DATA
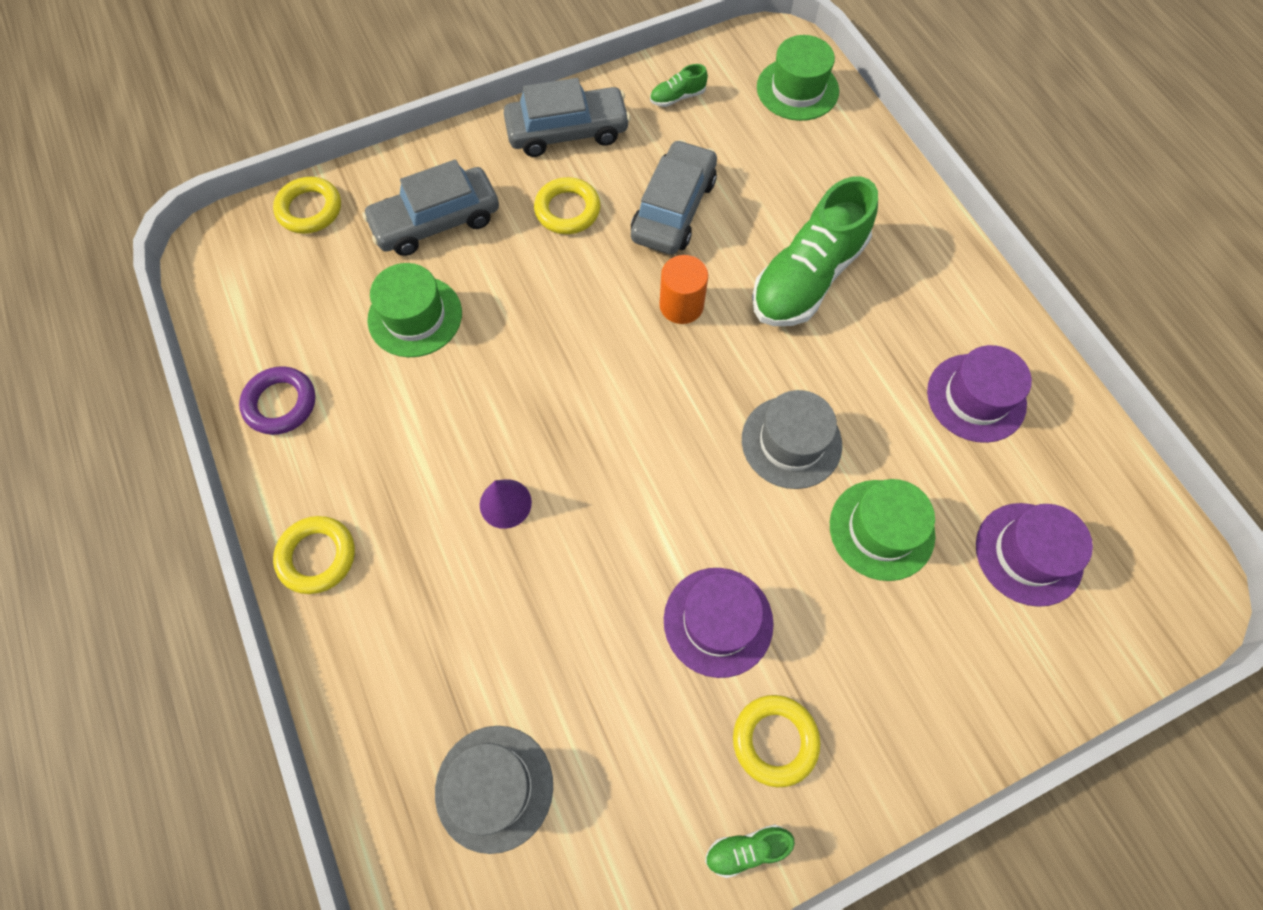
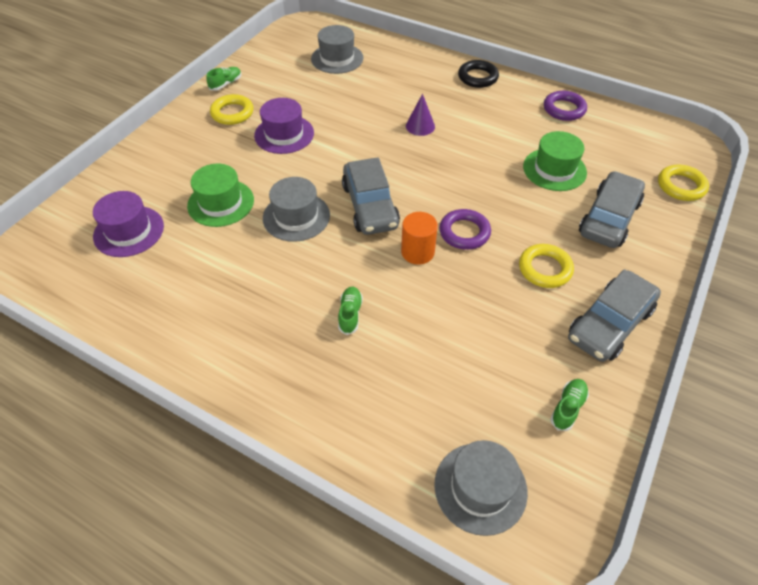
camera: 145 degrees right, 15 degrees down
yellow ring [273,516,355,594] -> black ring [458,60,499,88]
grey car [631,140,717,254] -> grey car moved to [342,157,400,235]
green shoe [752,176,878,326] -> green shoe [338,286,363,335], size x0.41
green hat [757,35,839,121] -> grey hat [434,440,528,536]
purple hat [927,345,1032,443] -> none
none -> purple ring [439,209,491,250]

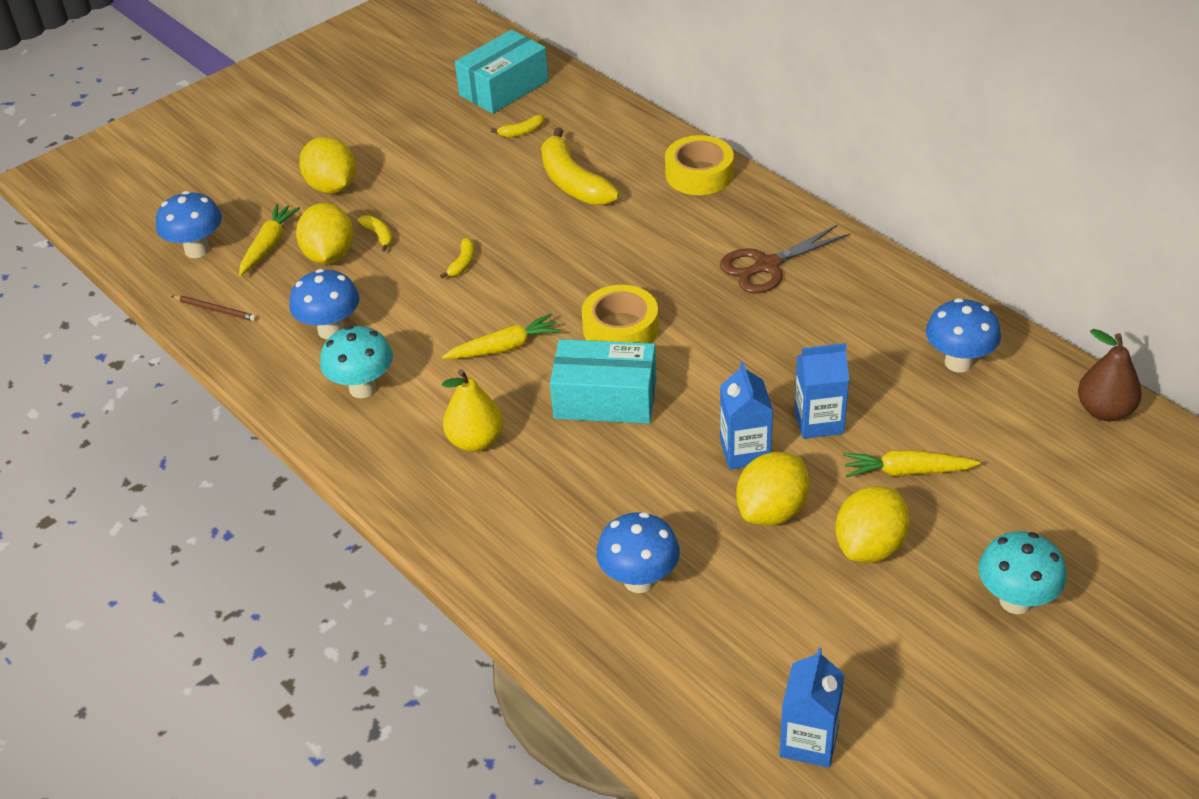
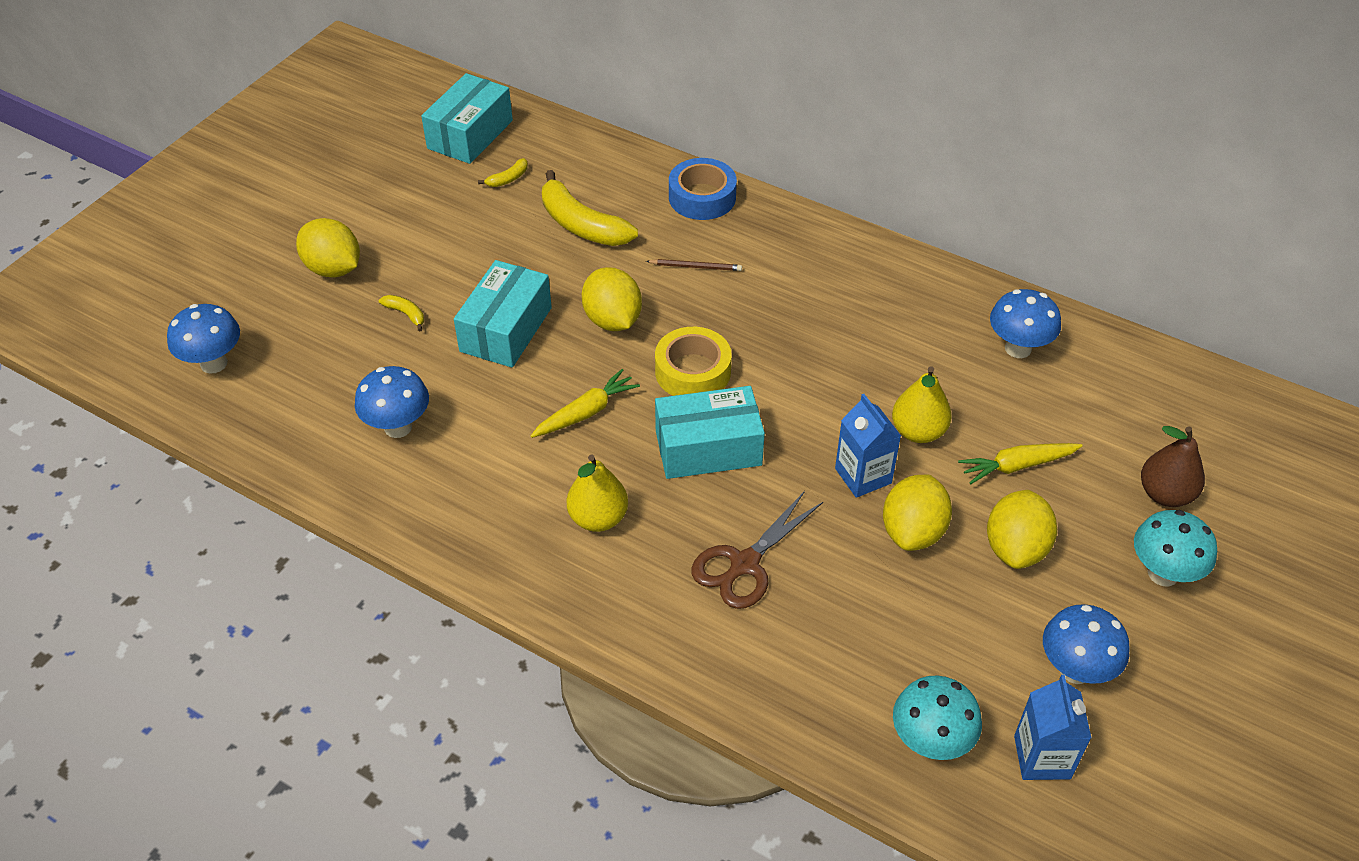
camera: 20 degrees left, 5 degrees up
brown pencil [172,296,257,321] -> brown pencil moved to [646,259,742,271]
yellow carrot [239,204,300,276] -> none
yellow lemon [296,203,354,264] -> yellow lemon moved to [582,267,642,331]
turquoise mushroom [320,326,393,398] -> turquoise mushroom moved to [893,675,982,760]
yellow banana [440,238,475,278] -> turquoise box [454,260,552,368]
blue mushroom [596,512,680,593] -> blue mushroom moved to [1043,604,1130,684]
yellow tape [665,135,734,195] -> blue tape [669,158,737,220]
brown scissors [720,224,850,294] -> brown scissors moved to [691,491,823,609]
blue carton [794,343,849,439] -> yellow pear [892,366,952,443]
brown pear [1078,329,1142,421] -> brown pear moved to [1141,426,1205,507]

WHAT YOU ARE ASKED TO DO
Look through the data above for the word "moved". Report each line where it occurs.

TASK ANSWER
grey car [631,140,717,254] -> grey car moved to [342,157,400,235]
brown pencil [172,296,257,321] -> brown pencil moved to [646,259,742,271]
yellow lemon [296,203,354,264] -> yellow lemon moved to [582,267,642,331]
turquoise mushroom [320,326,393,398] -> turquoise mushroom moved to [893,675,982,760]
blue mushroom [596,512,680,593] -> blue mushroom moved to [1043,604,1130,684]
brown scissors [720,224,850,294] -> brown scissors moved to [691,491,823,609]
brown pear [1078,329,1142,421] -> brown pear moved to [1141,426,1205,507]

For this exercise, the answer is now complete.